Given data:
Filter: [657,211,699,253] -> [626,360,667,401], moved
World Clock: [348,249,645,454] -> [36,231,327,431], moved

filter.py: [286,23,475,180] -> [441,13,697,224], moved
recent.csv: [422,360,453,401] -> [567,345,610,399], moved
==
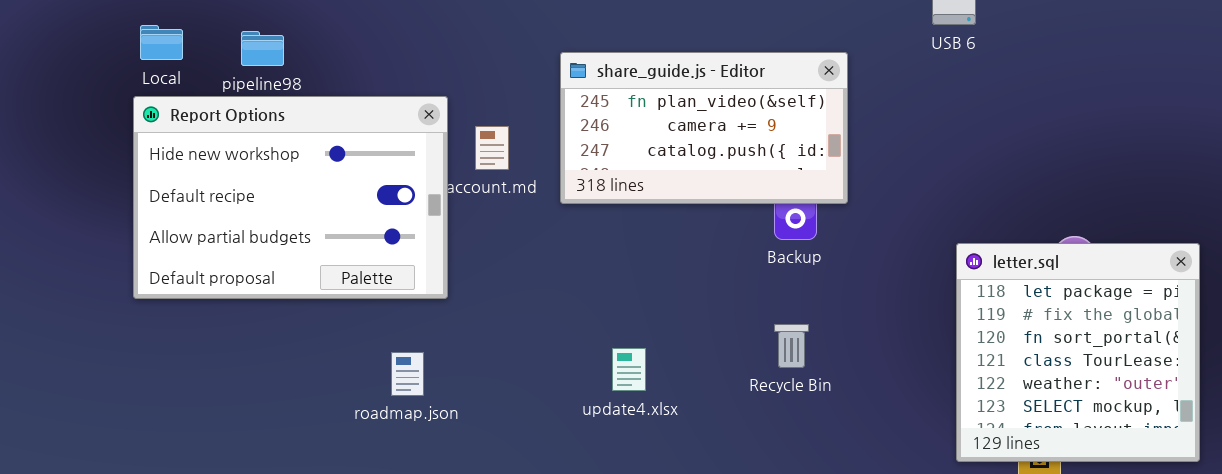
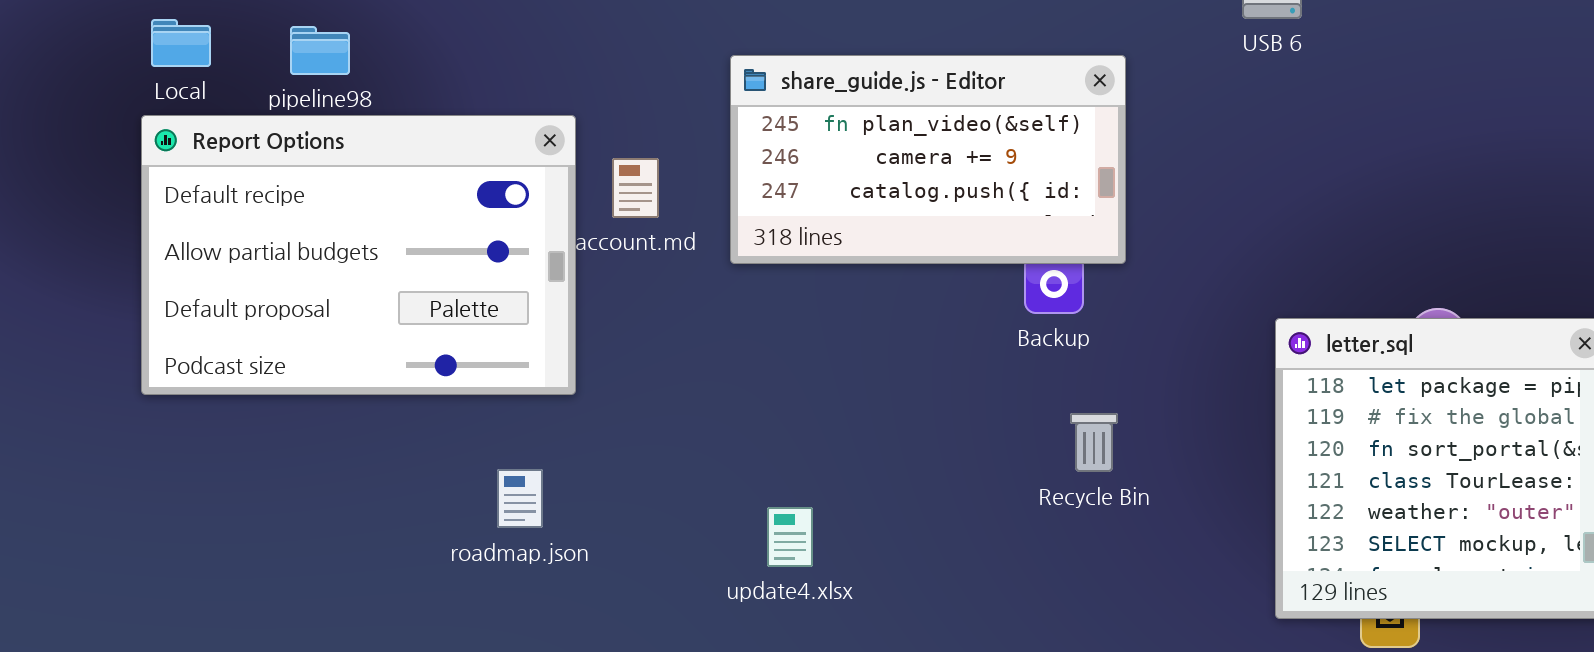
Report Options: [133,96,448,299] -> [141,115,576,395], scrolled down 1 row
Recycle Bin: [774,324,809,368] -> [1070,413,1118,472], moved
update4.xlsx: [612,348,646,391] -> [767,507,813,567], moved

What to work on: Of the entries listed above, reproduce only the lines starting at the line containing "Filter: [657,211,699,253] ->" and ending at the line containing "recent.csv: [422,360,453,401] ->". Include both, exactly as they stand.

Task solution:
Filter: [657,211,699,253] -> [626,360,667,401], moved
World Clock: [348,249,645,454] -> [36,231,327,431], moved

filter.py: [286,23,475,180] -> [441,13,697,224], moved
recent.csv: [422,360,453,401] -> [567,345,610,399], moved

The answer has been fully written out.